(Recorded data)
----------

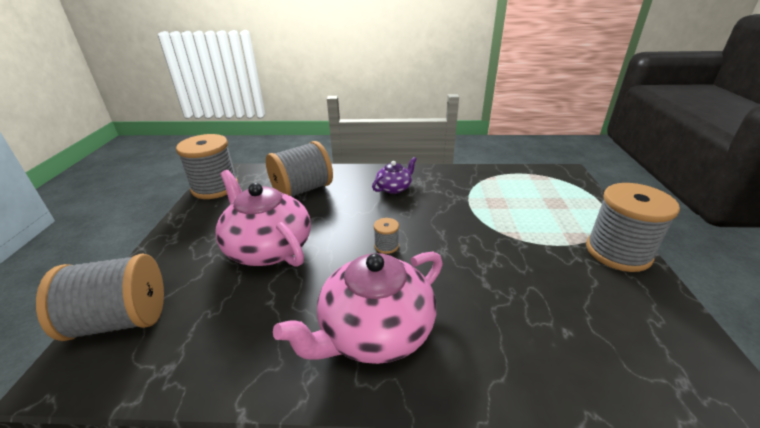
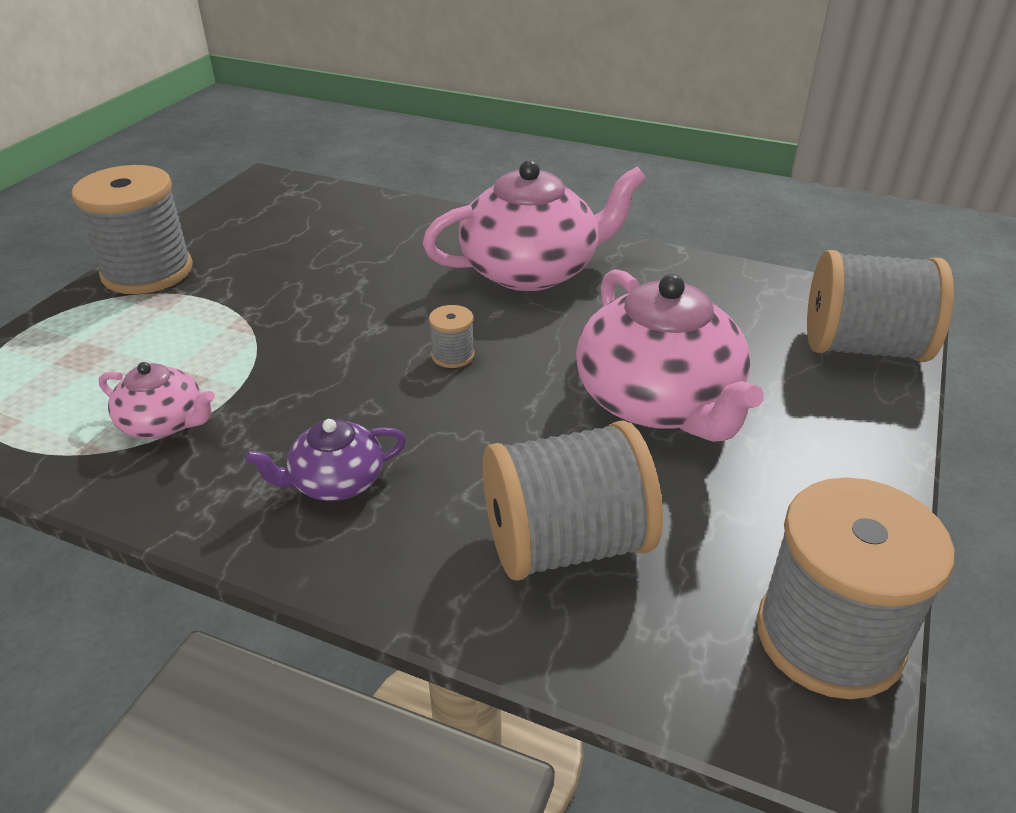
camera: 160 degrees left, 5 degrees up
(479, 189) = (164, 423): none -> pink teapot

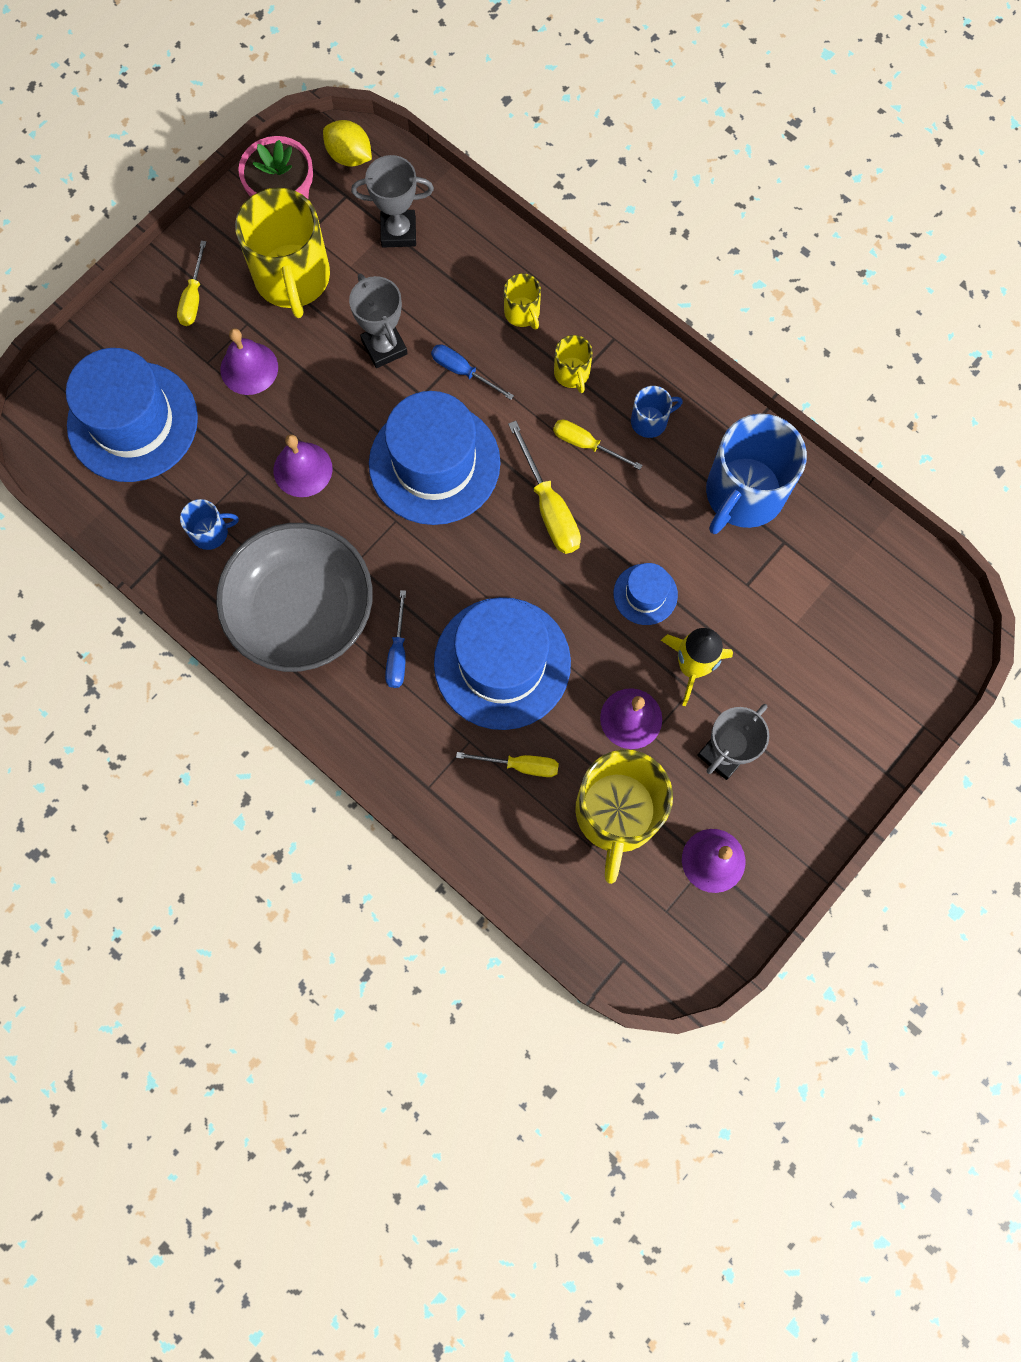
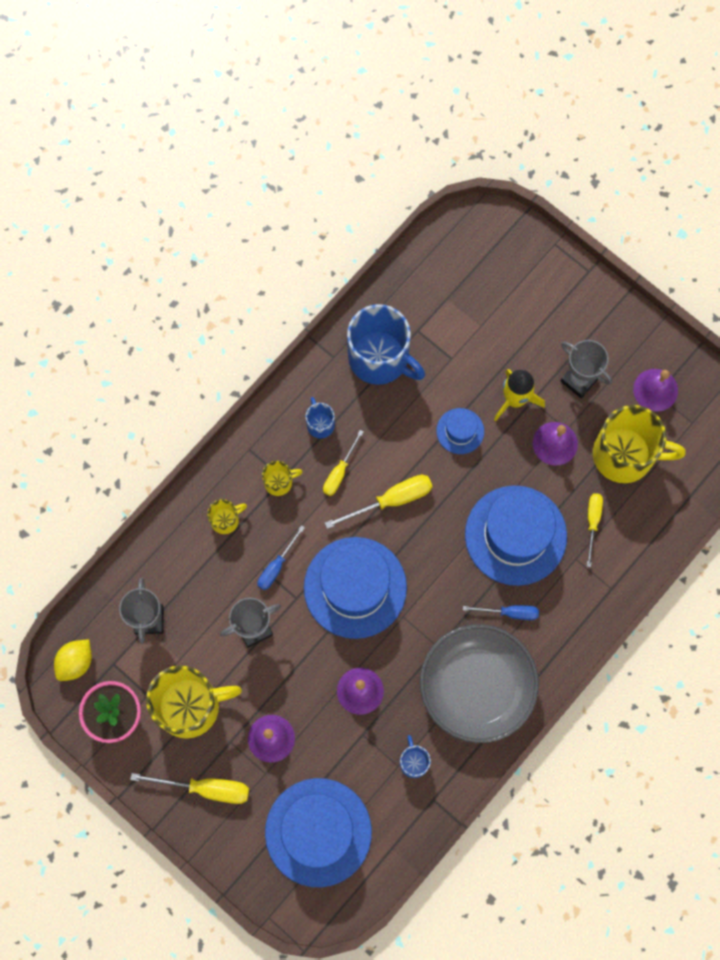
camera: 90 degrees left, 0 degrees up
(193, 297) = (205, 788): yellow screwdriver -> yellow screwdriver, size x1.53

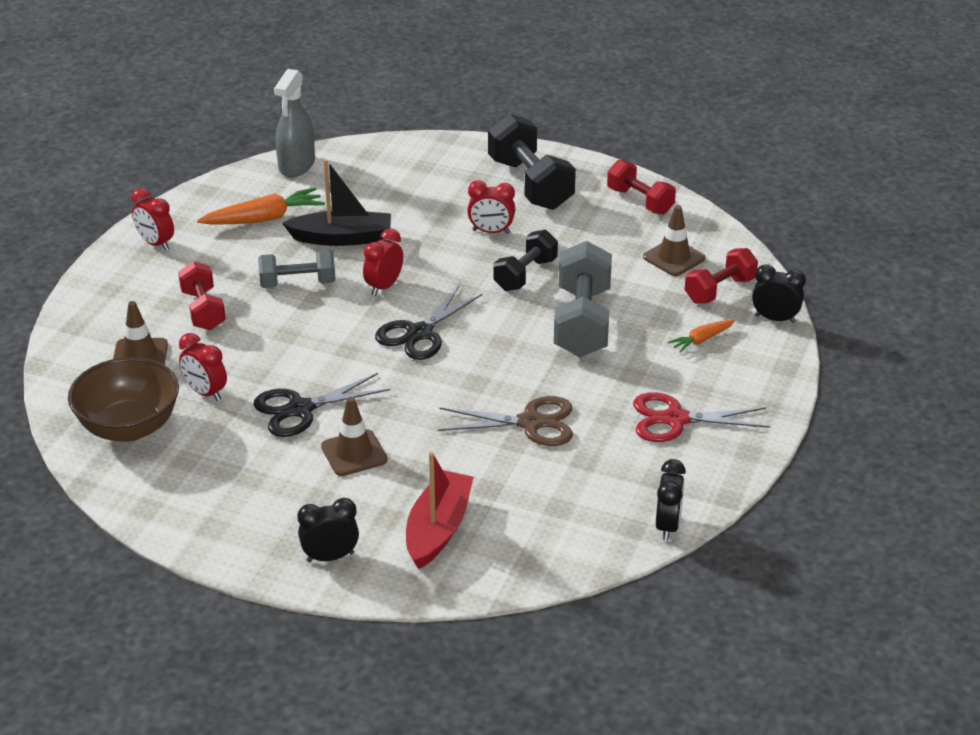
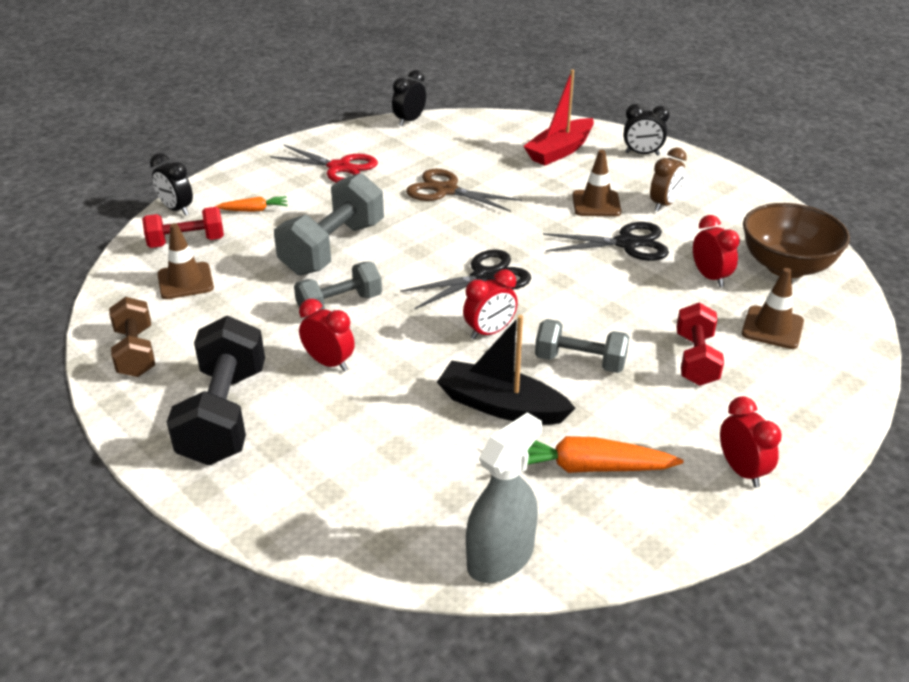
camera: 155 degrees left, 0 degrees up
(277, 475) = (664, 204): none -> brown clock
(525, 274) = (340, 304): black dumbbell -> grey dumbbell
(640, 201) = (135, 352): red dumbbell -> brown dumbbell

----------

Quote, word for word, every line starting at the one that contains "(525, 274) = (340, 304): black" and ending with the final line of the entries.

(525, 274) = (340, 304): black dumbbell -> grey dumbbell
(640, 201) = (135, 352): red dumbbell -> brown dumbbell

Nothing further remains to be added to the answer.